*WHAT IS REQUIRED:* Each record below is to be copied word for word, with pictures removed.
▽
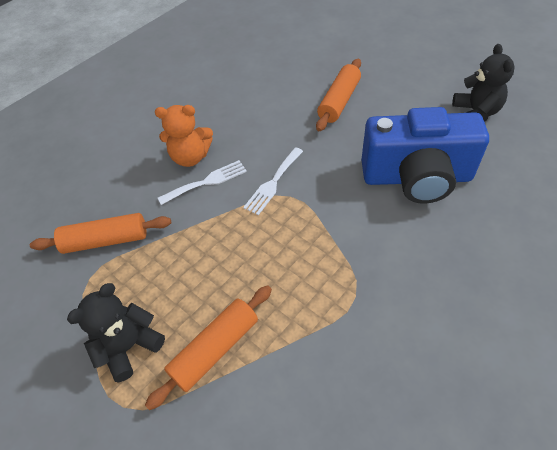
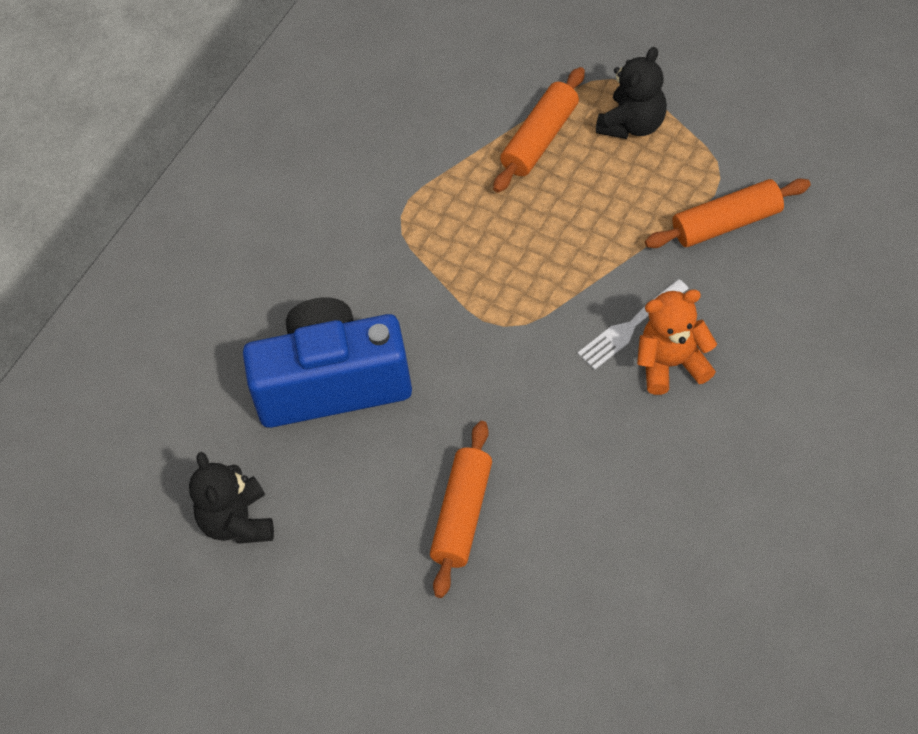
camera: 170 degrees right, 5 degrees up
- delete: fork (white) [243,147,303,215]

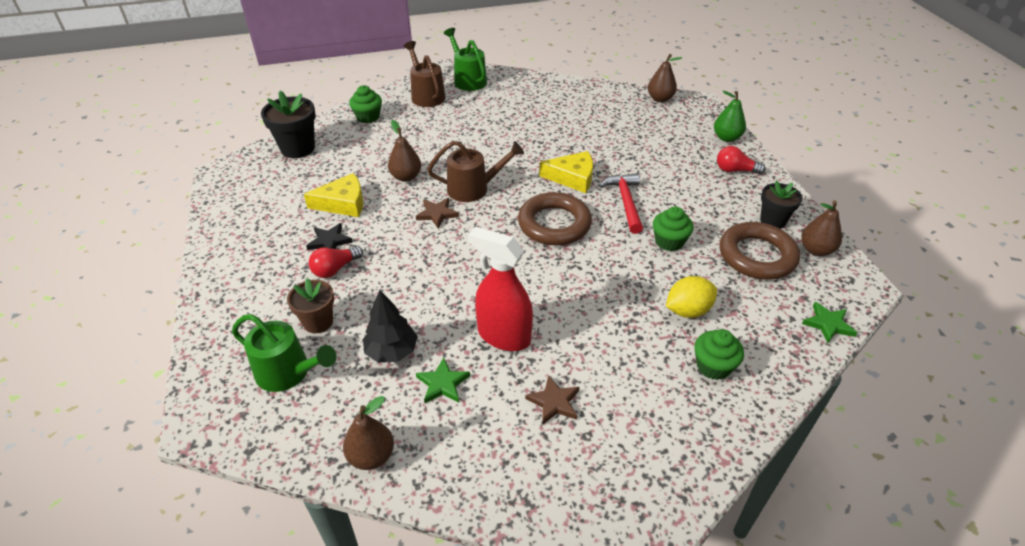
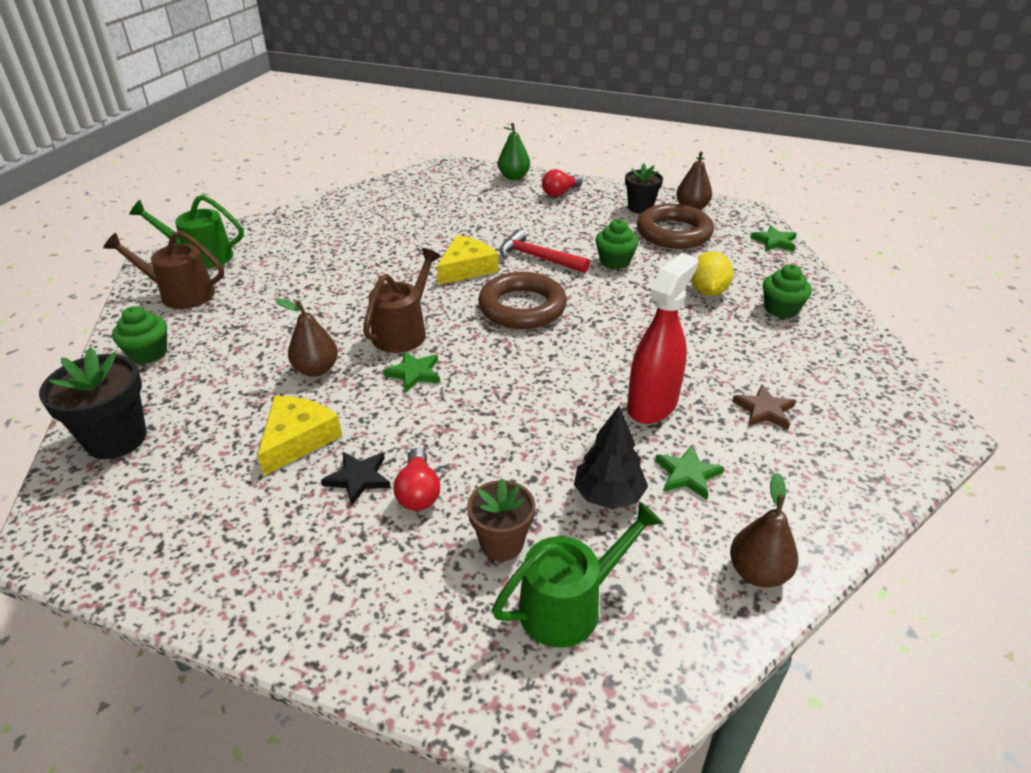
camera: 55 degrees left, 5 degrees down
- delete: pear (brown) [648,54,682,102]
- recolor: star (brown) [416,198,459,228] to star (green) [383,351,440,392]
- rotate: spray bottle (red) [468,227,533,351] = [627,253,698,424] 150 degrees clockwise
△
*RESPONSE TO THIS TASK:*
camera: 170 degrees right, 5 degrees up
- delete: fork (white) [243,147,303,215]

camera: 55 degrees left, 5 degrees down
- delete: pear (brown) [648,54,682,102]
- recolor: star (brown) [416,198,459,228] to star (green) [383,351,440,392]
- rotate: spray bottle (red) [468,227,533,351] = [627,253,698,424] 150 degrees clockwise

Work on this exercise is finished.